## What to produce:
All that is wanted is the line with "red semicircle: (101, 99)" and each line after it to the end of the data below, set down exactly and without pictures.

· · · ·

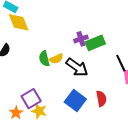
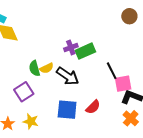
purple square: (31, 99) -> (24, 92), moved
red semicircle: (101, 99) -> (93, 107), turned 56
blue square: (75, 100) -> (67, 110), turned -30

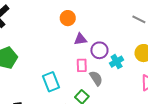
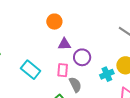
cyan cross: (117, 62) -> (107, 74), moved
cyan rectangle: (51, 82) -> (31, 70), moved, turned -36

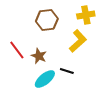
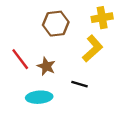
cyan ellipse: (45, 79) -> (39, 97), moved, turned 35

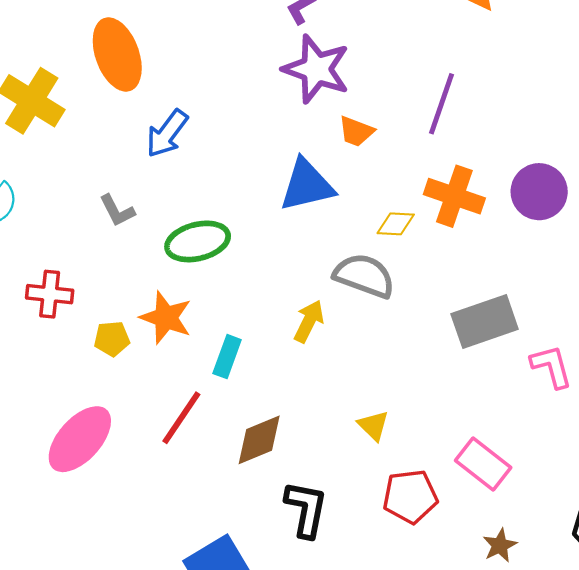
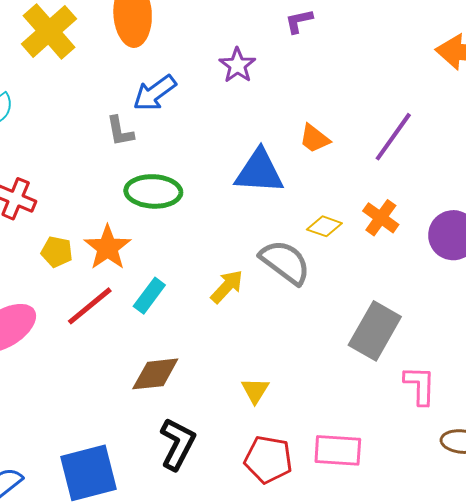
purple star: (316, 69) -> (237, 65), moved, size x0.6
orange cross: (454, 196) -> (381, 218), size x0.7
gray L-shape: (117, 211) -> (120, 131), moved
gray rectangle: (485, 322) -> (375, 331), turned -58
red line: (181, 418) -> (90, 306), moved
pink rectangle: (483, 464) -> (338, 450), turned -51

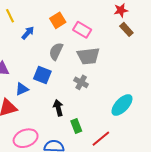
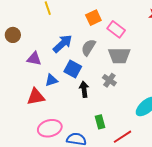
blue arrow: (28, 33) -> (63, 44), moved, size x1.5
black arrow: (58, 108) -> (84, 89), moved

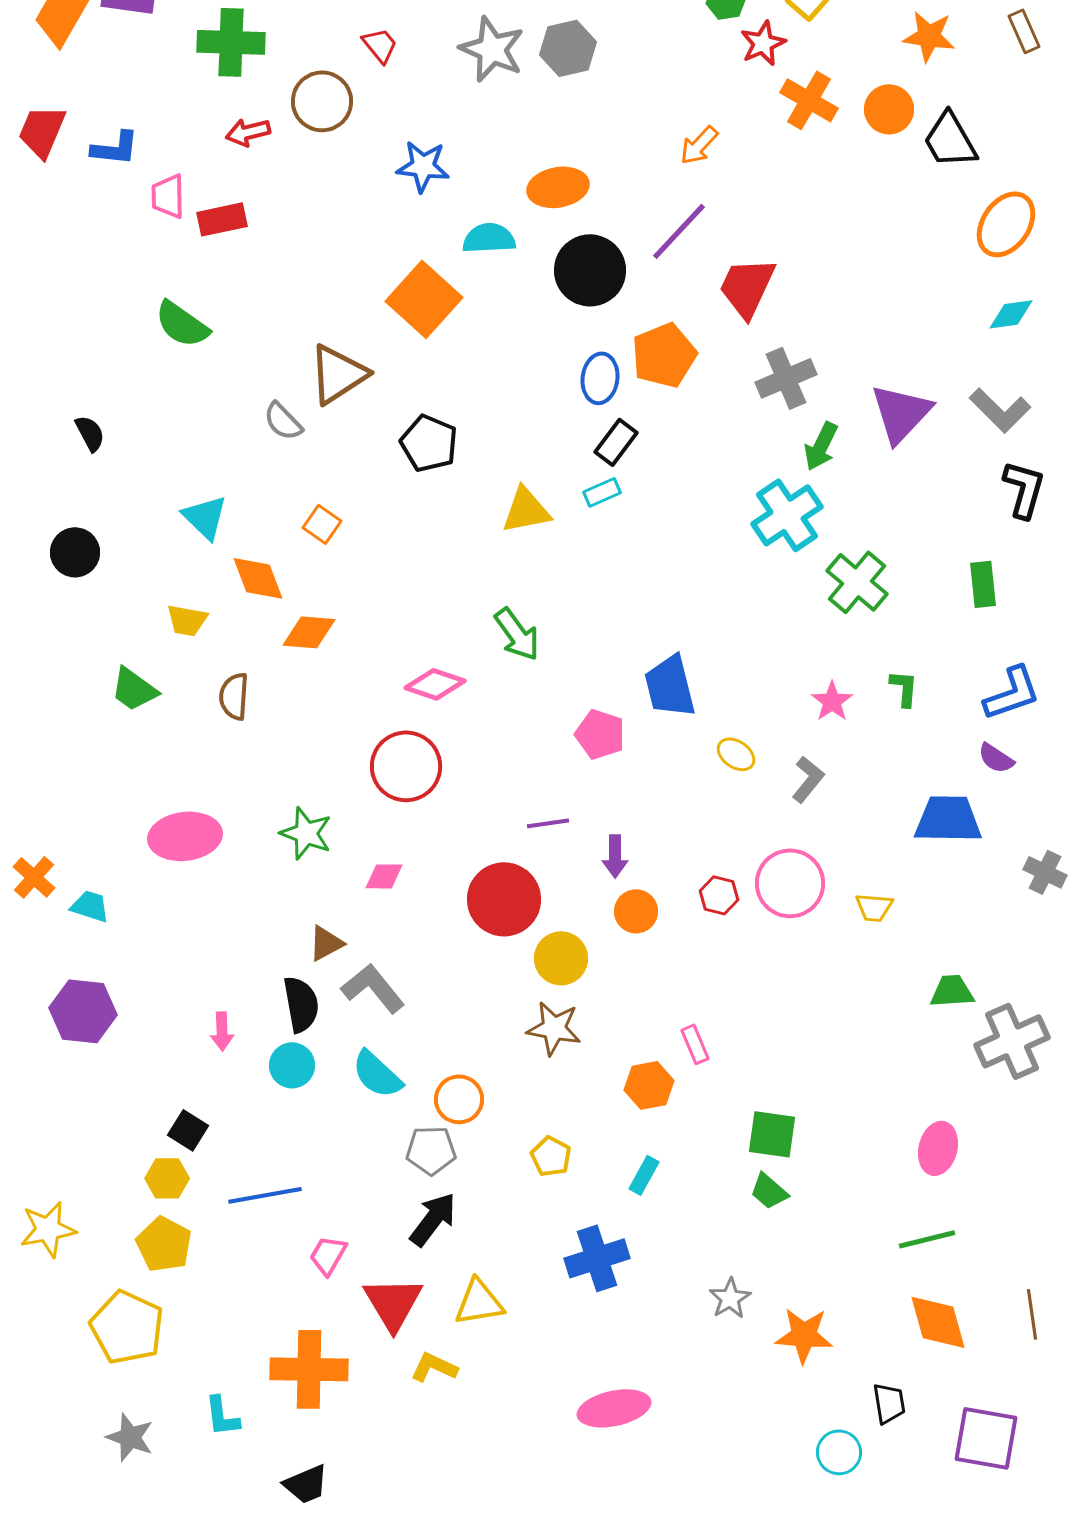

· · · ·

## Expected output:
red semicircle: (101, 99) -> (93, 107), turned 56
blue square: (75, 100) -> (67, 110), turned -30

cyan cross: (117, 62) -> (107, 74), moved
cyan rectangle: (51, 82) -> (31, 70), moved, turned -36

cyan ellipse: (45, 79) -> (39, 97), moved, turned 35

purple star: (316, 69) -> (237, 65), moved, size x0.6
orange cross: (454, 196) -> (381, 218), size x0.7
gray L-shape: (117, 211) -> (120, 131), moved
gray rectangle: (485, 322) -> (375, 331), turned -58
red line: (181, 418) -> (90, 306), moved
pink rectangle: (483, 464) -> (338, 450), turned -51

blue arrow: (28, 33) -> (63, 44), moved, size x1.5
black arrow: (58, 108) -> (84, 89), moved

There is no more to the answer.